▶ _TUGAS SINGKAT_: Tampilkan setiap baris materi di bawah ini yang memuat kata "height". Huruf besar dan kecil dibedakan.

[Baris-baris dari sebuah dataset]
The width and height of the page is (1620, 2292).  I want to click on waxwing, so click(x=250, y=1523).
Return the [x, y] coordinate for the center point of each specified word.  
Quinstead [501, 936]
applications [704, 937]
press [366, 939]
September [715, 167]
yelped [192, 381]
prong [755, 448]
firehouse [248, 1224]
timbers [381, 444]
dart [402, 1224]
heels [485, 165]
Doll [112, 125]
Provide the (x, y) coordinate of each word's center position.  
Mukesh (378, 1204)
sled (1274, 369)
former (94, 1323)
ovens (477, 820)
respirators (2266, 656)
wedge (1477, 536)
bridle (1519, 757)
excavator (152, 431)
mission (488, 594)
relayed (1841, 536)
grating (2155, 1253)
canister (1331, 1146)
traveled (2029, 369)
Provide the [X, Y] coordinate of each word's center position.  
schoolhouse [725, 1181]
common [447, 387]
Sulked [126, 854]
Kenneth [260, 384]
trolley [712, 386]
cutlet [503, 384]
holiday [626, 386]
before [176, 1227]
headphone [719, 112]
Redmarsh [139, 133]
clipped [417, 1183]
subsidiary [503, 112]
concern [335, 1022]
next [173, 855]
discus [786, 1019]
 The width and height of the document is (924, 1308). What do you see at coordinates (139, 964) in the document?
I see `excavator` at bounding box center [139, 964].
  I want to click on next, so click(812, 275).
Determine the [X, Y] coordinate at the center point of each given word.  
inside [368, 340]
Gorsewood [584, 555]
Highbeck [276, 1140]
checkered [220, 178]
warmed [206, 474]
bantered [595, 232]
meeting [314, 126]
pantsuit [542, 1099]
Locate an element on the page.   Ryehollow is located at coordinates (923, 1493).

▶ _JAWABAN_:
The width and height of the page is (1620, 2292).  I want to click on waxwing, so click(x=250, y=1523).
 The width and height of the document is (924, 1308). What do you see at coordinates (139, 964) in the document?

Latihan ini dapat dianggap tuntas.